◆ Task to complete ◆
Print every line of the listing below, starting with the line that holds "shelving: (136, 260) -> (508, 315), moved" and going on through the line that holds "side table: (62, 135) -> (428, 367), moved", both included, and print nothing else.

◆ Records provided ◆

───

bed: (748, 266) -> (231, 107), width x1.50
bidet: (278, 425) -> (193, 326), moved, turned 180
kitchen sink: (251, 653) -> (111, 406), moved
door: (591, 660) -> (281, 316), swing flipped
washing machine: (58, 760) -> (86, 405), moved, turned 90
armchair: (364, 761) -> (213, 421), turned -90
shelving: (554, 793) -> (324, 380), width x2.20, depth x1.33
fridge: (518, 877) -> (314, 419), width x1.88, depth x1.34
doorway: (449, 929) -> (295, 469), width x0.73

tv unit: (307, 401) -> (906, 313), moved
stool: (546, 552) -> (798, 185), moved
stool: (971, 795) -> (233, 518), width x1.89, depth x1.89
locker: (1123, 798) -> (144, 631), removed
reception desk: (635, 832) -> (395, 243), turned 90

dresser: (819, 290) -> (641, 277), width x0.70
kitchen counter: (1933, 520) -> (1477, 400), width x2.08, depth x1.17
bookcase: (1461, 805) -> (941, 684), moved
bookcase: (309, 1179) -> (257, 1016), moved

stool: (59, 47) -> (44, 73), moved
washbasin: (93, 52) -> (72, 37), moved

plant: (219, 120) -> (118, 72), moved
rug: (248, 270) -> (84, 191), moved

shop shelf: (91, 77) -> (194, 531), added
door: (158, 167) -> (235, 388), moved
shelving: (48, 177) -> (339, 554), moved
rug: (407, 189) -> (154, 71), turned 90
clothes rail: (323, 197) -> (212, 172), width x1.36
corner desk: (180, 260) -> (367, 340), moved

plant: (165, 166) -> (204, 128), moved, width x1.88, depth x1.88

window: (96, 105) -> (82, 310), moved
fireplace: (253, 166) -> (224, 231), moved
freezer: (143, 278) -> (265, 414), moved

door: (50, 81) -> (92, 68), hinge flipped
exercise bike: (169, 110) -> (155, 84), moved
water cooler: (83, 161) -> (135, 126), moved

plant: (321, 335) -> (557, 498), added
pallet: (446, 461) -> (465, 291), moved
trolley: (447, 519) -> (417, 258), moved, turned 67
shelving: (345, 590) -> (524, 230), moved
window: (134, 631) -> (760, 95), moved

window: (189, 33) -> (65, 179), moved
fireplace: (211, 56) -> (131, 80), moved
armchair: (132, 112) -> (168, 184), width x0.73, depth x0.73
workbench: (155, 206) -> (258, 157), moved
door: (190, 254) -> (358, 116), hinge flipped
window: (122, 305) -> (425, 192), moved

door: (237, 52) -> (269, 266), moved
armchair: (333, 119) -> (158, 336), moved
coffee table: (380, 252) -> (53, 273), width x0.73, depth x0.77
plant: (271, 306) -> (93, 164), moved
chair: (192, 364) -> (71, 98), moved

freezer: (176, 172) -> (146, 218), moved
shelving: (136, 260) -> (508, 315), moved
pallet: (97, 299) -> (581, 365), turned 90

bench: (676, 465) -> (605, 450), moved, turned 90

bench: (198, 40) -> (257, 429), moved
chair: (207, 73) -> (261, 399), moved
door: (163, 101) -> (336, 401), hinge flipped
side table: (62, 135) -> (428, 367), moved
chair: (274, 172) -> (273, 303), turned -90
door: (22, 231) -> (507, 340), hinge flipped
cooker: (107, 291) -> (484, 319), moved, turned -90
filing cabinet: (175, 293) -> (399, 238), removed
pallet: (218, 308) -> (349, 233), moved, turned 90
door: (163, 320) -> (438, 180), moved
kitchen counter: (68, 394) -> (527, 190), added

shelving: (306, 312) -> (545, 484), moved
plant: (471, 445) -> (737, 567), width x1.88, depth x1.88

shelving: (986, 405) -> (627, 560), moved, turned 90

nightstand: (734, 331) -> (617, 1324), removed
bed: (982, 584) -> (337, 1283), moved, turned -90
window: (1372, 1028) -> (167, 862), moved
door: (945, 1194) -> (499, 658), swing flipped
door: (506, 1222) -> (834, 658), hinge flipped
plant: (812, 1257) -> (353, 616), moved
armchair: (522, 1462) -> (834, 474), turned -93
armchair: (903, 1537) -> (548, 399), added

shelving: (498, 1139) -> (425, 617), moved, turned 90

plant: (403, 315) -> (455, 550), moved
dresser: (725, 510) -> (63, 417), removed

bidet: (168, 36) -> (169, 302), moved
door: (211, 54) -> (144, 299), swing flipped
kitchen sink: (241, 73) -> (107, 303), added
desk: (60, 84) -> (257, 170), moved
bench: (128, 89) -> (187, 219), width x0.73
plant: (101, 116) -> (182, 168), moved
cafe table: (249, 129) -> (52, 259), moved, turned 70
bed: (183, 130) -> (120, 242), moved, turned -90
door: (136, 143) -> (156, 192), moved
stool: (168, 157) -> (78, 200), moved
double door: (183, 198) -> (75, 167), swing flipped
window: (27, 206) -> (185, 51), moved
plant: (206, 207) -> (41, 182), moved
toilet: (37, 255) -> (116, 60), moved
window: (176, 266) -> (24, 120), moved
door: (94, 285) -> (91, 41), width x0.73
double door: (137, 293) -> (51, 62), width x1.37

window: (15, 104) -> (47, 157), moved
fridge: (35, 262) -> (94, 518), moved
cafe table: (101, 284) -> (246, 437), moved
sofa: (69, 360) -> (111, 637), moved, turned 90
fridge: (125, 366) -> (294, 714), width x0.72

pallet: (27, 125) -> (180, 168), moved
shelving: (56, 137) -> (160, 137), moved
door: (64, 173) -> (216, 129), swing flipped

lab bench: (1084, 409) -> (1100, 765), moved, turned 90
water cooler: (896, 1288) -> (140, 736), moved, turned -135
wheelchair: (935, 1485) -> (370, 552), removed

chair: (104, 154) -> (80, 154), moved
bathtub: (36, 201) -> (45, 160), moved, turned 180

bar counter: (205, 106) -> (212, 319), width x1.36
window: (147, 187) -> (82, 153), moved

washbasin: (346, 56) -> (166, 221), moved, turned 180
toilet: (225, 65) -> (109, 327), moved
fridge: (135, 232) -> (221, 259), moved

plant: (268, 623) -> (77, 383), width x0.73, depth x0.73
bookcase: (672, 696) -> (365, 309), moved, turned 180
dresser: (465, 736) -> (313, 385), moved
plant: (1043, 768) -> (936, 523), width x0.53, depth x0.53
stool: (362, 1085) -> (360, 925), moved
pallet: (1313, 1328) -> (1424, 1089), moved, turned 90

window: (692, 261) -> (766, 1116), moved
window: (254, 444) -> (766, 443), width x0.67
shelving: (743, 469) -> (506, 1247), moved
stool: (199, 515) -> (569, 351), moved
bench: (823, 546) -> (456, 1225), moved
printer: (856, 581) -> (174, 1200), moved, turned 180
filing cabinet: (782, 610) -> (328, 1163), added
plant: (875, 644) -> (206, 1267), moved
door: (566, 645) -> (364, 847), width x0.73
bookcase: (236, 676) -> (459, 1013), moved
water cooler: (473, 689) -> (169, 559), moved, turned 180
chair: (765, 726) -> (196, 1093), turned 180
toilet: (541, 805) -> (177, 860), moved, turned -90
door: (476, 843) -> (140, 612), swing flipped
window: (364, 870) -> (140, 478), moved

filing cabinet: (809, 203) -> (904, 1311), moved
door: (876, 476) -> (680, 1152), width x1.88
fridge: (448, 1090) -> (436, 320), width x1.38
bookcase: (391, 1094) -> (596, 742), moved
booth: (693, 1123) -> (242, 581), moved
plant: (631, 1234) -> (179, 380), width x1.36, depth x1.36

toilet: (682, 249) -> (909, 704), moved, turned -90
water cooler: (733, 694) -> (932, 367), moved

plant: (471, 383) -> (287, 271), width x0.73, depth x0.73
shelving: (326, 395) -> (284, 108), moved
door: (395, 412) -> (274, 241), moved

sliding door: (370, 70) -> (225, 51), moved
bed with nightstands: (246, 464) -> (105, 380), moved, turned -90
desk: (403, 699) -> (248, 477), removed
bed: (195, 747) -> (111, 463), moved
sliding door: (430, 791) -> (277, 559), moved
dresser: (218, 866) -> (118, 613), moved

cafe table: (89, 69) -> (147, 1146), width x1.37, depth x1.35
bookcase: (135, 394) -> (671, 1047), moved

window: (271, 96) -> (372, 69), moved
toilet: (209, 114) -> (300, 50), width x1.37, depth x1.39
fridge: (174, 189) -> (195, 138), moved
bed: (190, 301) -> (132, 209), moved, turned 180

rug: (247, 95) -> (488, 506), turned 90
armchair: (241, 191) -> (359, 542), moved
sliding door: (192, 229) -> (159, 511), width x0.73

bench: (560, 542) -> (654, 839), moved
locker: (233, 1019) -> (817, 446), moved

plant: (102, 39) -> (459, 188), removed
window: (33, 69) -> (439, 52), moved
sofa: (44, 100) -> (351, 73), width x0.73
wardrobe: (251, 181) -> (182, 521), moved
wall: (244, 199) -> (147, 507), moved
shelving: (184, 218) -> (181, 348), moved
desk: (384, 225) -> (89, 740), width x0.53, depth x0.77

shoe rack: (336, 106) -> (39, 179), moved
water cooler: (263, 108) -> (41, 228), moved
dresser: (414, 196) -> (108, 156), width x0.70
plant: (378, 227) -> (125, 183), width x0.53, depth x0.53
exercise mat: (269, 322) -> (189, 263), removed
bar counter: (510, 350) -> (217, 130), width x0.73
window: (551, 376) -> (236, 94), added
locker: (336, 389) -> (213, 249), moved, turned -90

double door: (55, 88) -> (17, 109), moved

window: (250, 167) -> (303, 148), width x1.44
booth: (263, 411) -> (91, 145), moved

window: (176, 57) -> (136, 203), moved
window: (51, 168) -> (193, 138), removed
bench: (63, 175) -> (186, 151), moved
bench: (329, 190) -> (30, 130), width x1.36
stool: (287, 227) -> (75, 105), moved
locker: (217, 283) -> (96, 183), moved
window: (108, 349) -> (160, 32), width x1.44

───

◆ Exercise result ◆
shelving: (136, 260) -> (508, 315), moved
pallet: (97, 299) -> (581, 365), turned 90

bench: (676, 465) -> (605, 450), moved, turned 90

bench: (198, 40) -> (257, 429), moved
chair: (207, 73) -> (261, 399), moved
door: (163, 101) -> (336, 401), hinge flipped
side table: (62, 135) -> (428, 367), moved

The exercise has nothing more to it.